[Colored object tallies]
--- --- ---

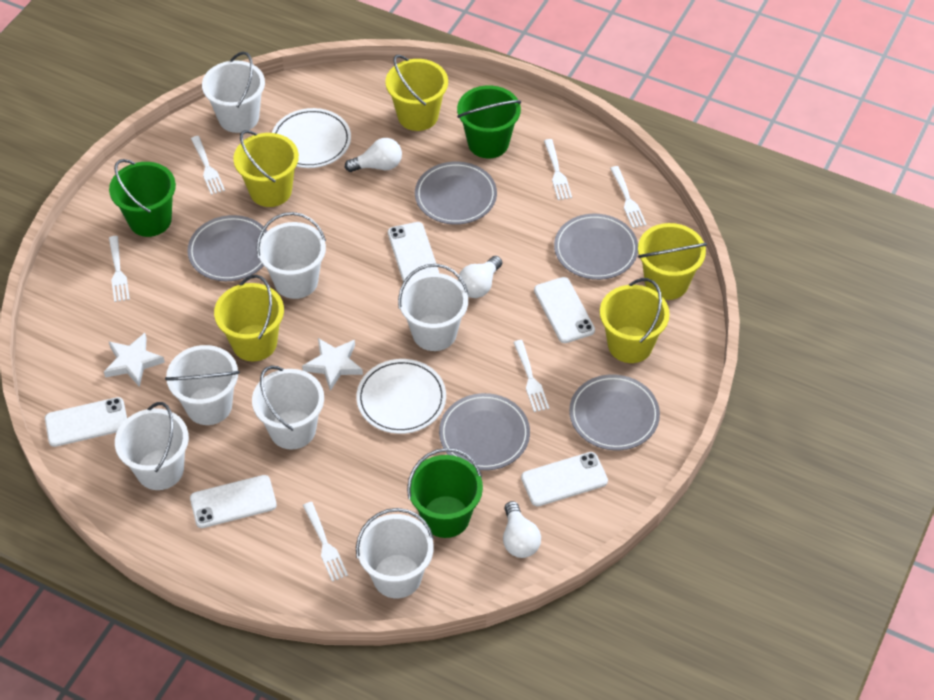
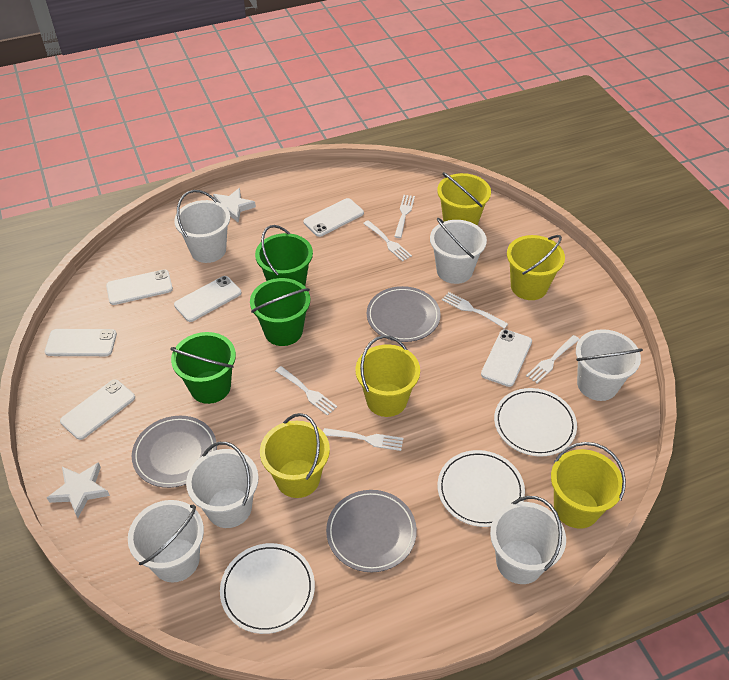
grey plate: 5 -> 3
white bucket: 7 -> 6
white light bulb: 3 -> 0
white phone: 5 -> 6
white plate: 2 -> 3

--- --- ---

Work request.
In the copy, omit the pictures and reproduce every entry exactly.

Written answer.
grey plate: 5 -> 3
white bucket: 7 -> 6
white light bulb: 3 -> 0
white phone: 5 -> 6
white plate: 2 -> 3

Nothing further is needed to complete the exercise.